# TASK TO CARRY OUT
Copy each line of the data beneath in which the word "grey" appears.

[Object matching data]

========

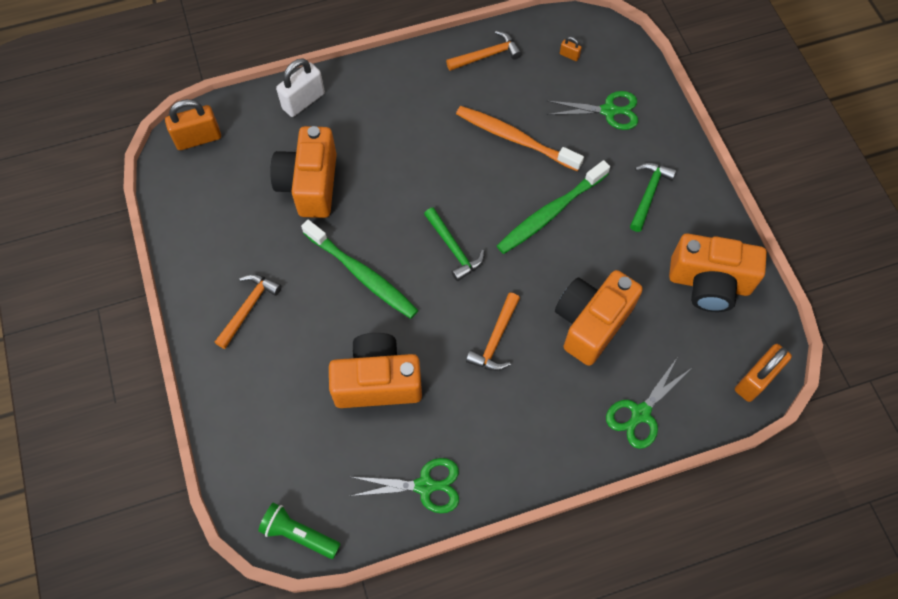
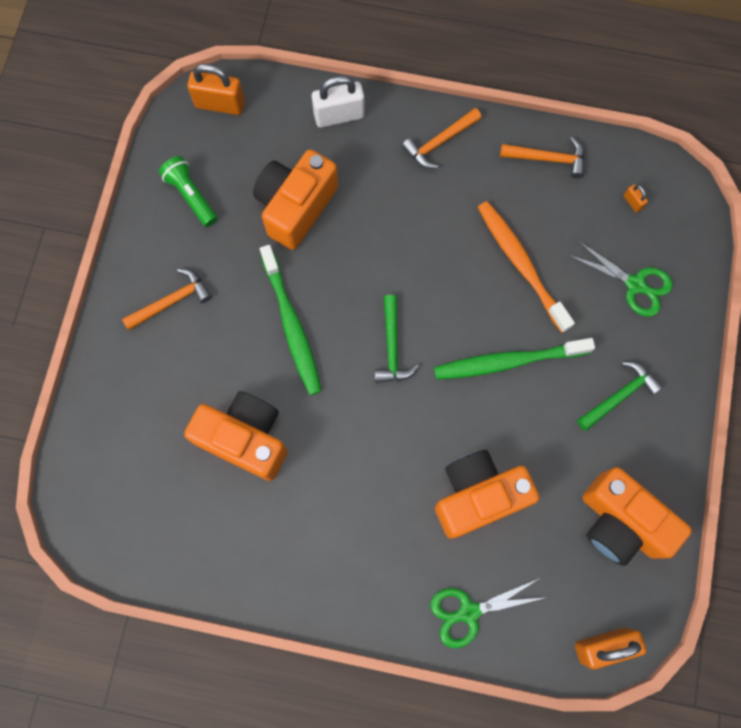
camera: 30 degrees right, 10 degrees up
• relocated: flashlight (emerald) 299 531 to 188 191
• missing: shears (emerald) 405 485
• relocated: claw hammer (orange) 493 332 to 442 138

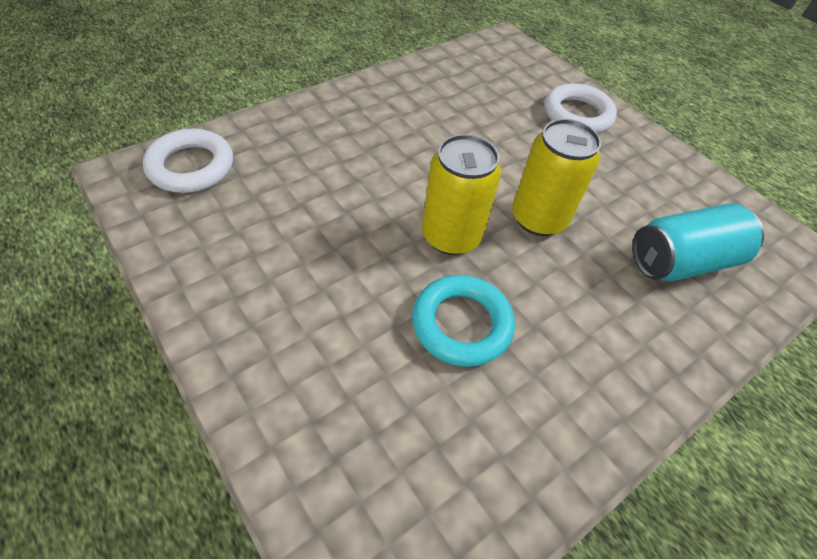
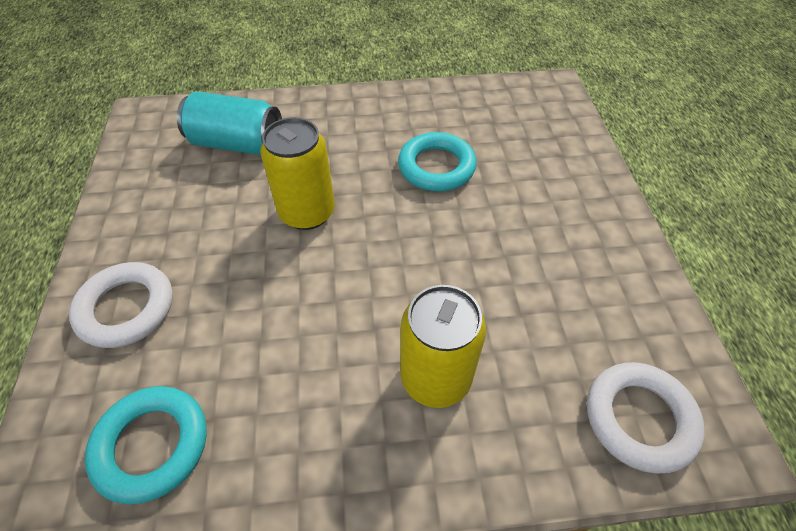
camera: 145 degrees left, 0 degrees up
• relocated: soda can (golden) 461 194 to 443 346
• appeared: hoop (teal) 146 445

========

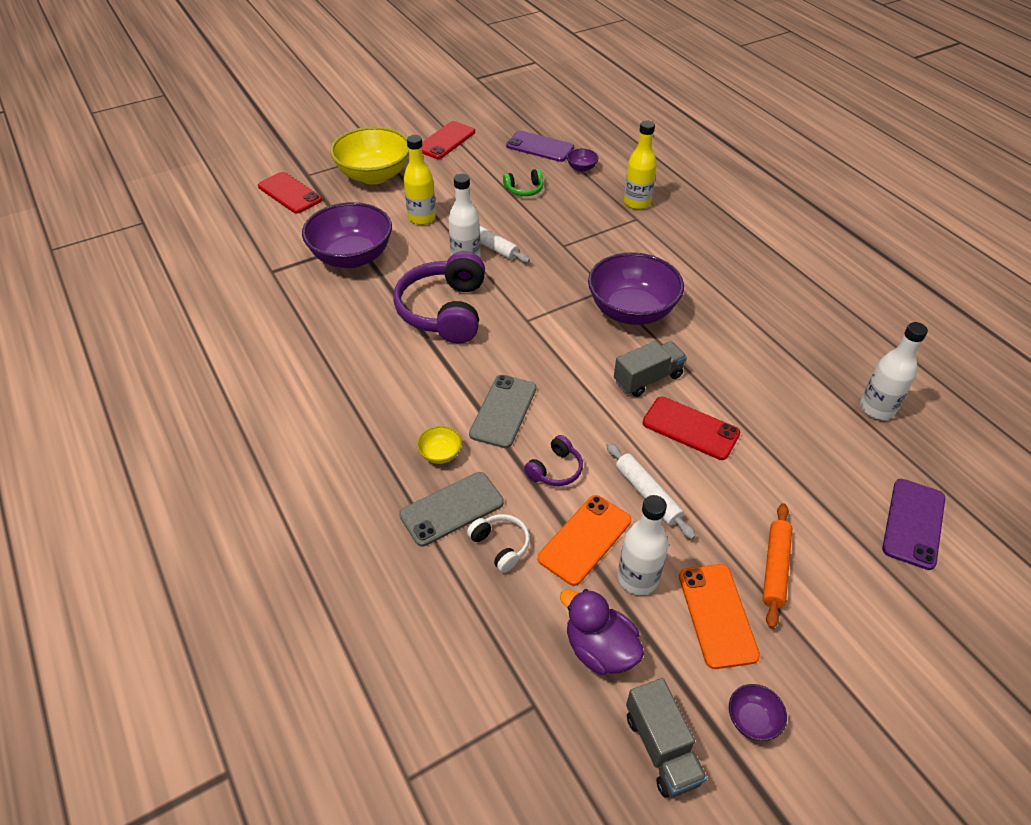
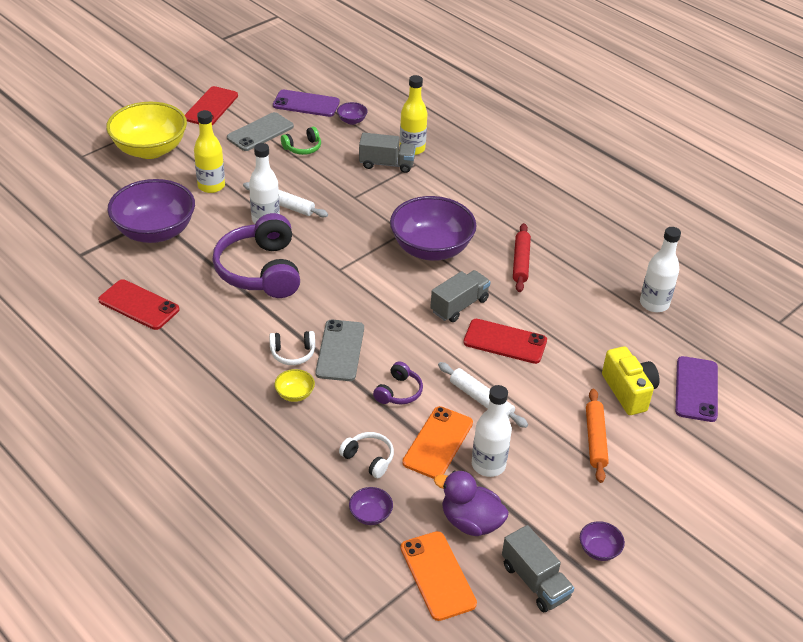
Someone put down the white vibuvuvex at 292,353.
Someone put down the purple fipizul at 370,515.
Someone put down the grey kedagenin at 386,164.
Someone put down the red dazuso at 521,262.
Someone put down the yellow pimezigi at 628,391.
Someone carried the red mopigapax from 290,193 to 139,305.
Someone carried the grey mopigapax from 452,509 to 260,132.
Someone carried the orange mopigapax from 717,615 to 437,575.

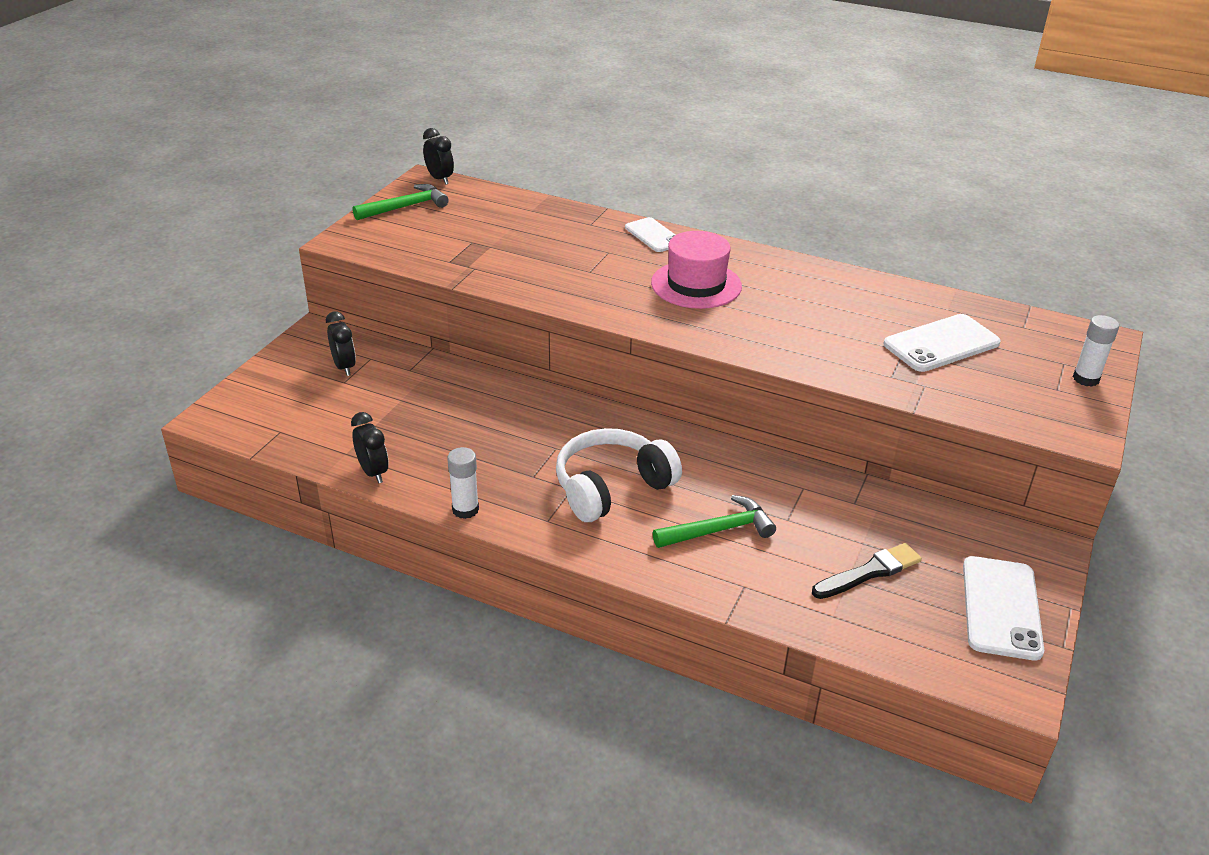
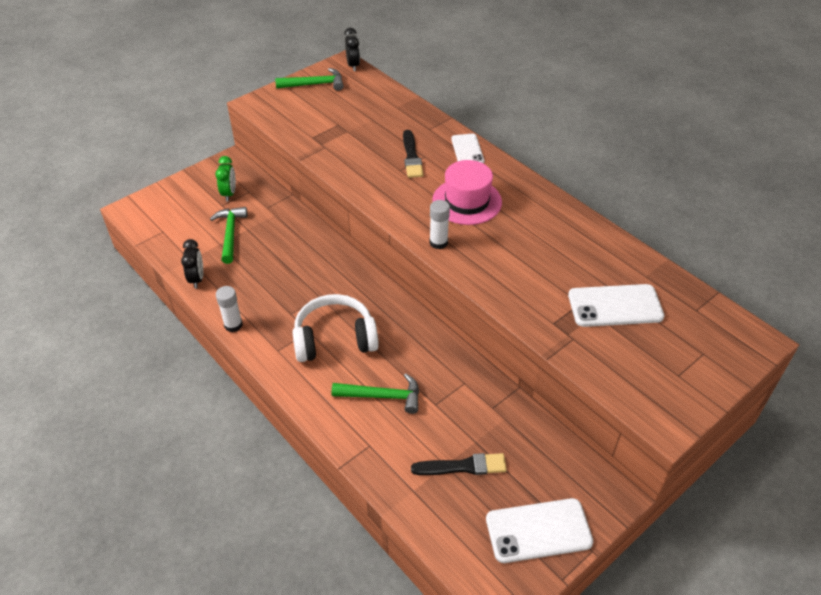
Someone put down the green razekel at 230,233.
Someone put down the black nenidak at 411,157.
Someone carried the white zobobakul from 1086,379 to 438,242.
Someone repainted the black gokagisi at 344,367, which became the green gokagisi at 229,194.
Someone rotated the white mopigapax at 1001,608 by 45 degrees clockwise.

========

# SOLUTION TO THIS PROBLEM
Someone put down the grey kedagenin at 386,164.
Someone carried the grey mopigapax from 452,509 to 260,132.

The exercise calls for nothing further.